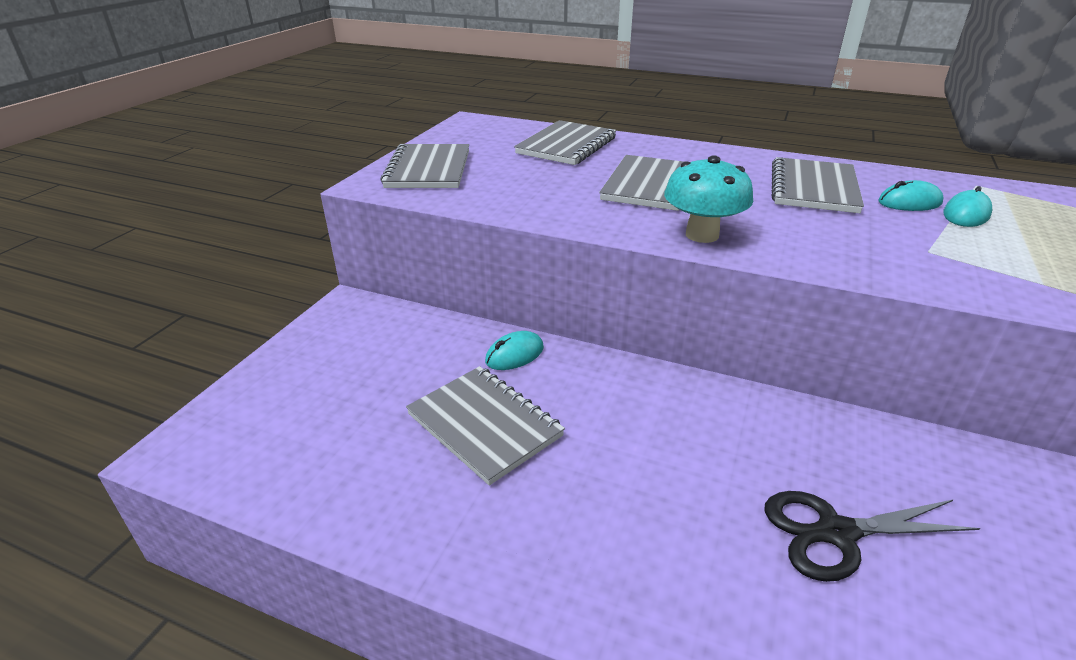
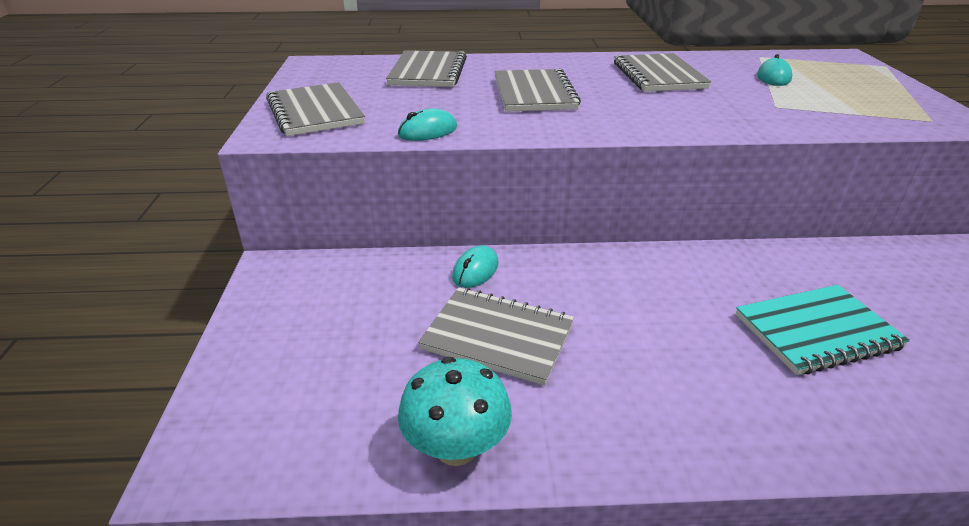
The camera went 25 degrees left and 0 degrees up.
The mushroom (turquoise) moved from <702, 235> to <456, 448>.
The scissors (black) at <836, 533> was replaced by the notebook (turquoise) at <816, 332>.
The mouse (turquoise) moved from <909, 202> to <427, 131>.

- Directions -
All the lines above are to be given again exactly as they read, with the pictures removed.

- Answer to this problem -
The camera went 25 degrees left and 0 degrees up.
The mushroom (turquoise) moved from <702, 235> to <456, 448>.
The scissors (black) at <836, 533> was replaced by the notebook (turquoise) at <816, 332>.
The mouse (turquoise) moved from <909, 202> to <427, 131>.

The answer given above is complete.